* Instructions to follow *
Give the number of lines in this listing that contain "degrees", with no other words.

* Task input *
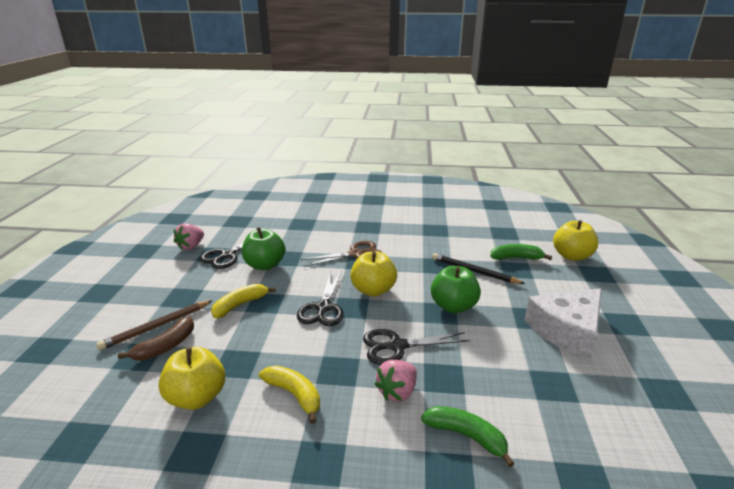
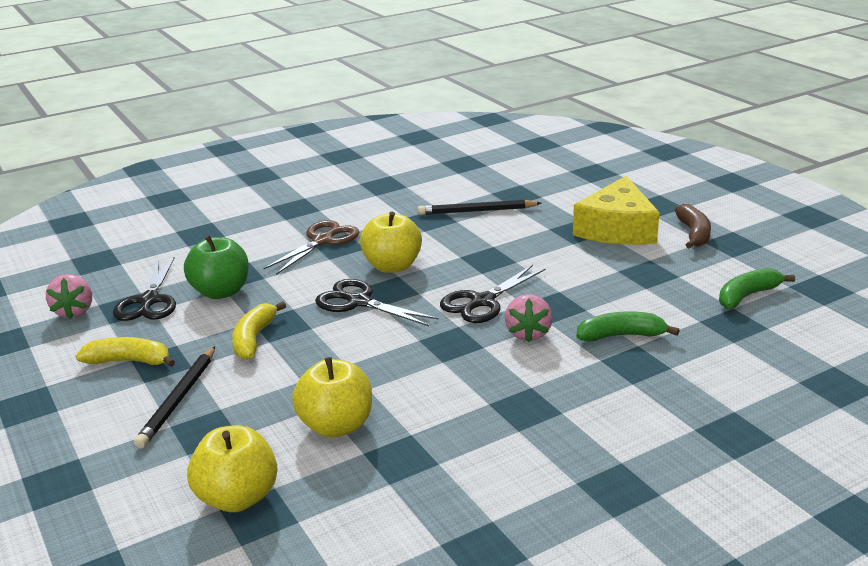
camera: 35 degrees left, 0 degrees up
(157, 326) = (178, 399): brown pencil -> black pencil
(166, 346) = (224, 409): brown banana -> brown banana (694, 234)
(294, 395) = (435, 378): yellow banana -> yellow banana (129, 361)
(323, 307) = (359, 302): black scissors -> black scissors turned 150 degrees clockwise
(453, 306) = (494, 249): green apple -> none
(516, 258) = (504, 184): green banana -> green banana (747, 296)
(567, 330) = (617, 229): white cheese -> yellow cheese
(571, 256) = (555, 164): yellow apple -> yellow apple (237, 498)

* Written solution *
2